▶ [WHAT YOU NEED TO DO]
Output the listing verbatim, leaving out every picture.

▶ [DATA SECTION]

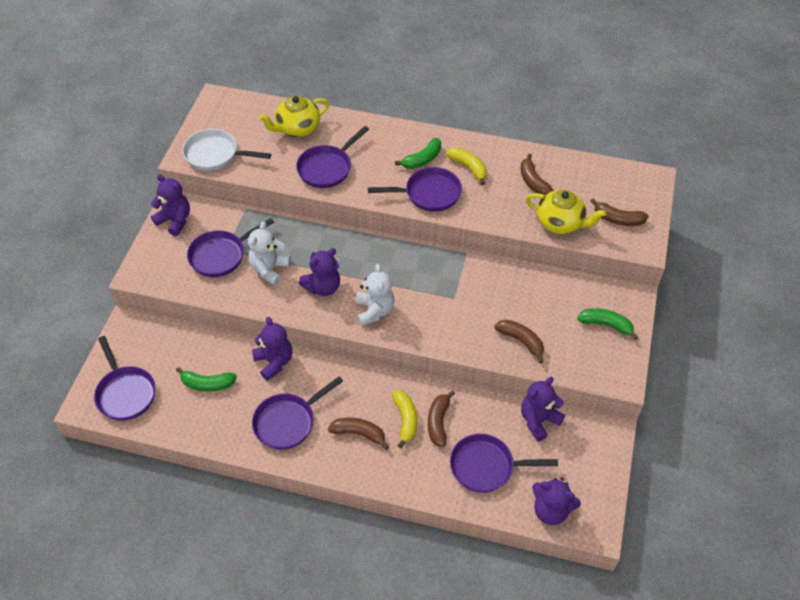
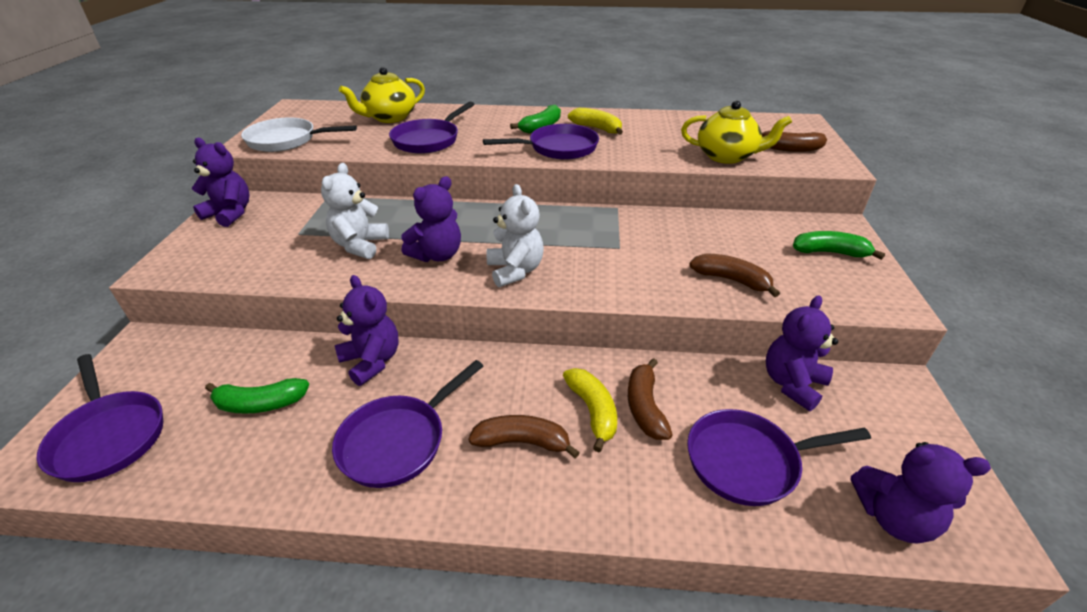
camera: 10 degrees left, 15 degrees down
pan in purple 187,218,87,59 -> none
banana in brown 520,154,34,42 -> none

▶ [ANSWER SPACE]
camera: 10 degrees left, 15 degrees down
pan in purple 187,218,87,59 -> none
banana in brown 520,154,34,42 -> none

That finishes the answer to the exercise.